* _WHAT THE TASK ASKS_:
Every entry in the listing below has to be transcribed exactly.
== AVAILABLE DATA ==
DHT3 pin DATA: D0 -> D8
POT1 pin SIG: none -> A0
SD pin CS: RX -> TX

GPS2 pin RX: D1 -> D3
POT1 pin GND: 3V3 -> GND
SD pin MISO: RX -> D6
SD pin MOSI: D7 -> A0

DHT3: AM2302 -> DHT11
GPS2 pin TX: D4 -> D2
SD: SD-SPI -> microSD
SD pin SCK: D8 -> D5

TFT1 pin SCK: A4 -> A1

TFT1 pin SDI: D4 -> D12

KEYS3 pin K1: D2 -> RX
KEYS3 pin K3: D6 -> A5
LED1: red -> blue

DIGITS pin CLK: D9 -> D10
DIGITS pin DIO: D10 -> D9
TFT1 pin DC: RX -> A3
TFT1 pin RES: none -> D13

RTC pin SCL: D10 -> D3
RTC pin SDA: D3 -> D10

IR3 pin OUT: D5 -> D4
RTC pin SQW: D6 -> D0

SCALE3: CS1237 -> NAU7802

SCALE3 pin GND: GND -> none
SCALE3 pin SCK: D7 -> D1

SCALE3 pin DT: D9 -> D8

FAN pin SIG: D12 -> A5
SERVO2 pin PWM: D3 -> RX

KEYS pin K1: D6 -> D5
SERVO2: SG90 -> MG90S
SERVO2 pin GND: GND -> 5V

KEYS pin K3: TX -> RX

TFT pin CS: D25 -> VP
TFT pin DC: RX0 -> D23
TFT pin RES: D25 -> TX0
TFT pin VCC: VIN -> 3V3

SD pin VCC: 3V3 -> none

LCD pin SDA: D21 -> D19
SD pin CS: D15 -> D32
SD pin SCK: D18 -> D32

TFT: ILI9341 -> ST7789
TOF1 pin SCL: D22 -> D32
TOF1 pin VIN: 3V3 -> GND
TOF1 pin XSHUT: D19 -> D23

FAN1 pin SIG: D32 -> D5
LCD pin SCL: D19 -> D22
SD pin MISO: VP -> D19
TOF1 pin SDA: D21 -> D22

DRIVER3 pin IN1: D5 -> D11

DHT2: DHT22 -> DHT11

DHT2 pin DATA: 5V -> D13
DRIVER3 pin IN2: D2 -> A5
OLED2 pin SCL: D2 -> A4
===
* _OUTPUT FOR THIS TASK_:
DHT3 pin DATA: D0 -> D8
POT1 pin SIG: none -> A0
SD pin CS: RX -> TX

GPS2 pin RX: D1 -> D3
POT1 pin GND: 3V3 -> GND
SD pin MISO: RX -> D6
SD pin MOSI: D7 -> A0

DHT3: AM2302 -> DHT11
GPS2 pin TX: D4 -> D2
SD: SD-SPI -> microSD
SD pin SCK: D8 -> D5

TFT1 pin SCK: A4 -> A1

TFT1 pin SDI: D4 -> D12

KEYS3 pin K1: D2 -> RX
KEYS3 pin K3: D6 -> A5
LED1: red -> blue

DIGITS pin CLK: D9 -> D10
DIGITS pin DIO: D10 -> D9
TFT1 pin DC: RX -> A3
TFT1 pin RES: none -> D13

RTC pin SCL: D10 -> D3
RTC pin SDA: D3 -> D10

IR3 pin OUT: D5 -> D4
RTC pin SQW: D6 -> D0

SCALE3: CS1237 -> NAU7802

SCALE3 pin GND: GND -> none
SCALE3 pin SCK: D7 -> D1

SCALE3 pin DT: D9 -> D8

FAN pin SIG: D12 -> A5
SERVO2 pin PWM: D3 -> RX

KEYS pin K1: D6 -> D5
SERVO2: SG90 -> MG90S
SERVO2 pin GND: GND -> 5V

KEYS pin K3: TX -> RX

TFT pin CS: D25 -> VP
TFT pin DC: RX0 -> D23
TFT pin RES: D25 -> TX0
TFT pin VCC: VIN -> 3V3

SD pin VCC: 3V3 -> none

LCD pin SDA: D21 -> D19
SD pin CS: D15 -> D32
SD pin SCK: D18 -> D32

TFT: ILI9341 -> ST7789
TOF1 pin SCL: D22 -> D32
TOF1 pin VIN: 3V3 -> GND
TOF1 pin XSHUT: D19 -> D23

FAN1 pin SIG: D32 -> D5
LCD pin SCL: D19 -> D22
SD pin MISO: VP -> D19
TOF1 pin SDA: D21 -> D22

DRIVER3 pin IN1: D5 -> D11

DHT2: DHT22 -> DHT11

DHT2 pin DATA: 5V -> D13
DRIVER3 pin IN2: D2 -> A5
OLED2 pin SCL: D2 -> A4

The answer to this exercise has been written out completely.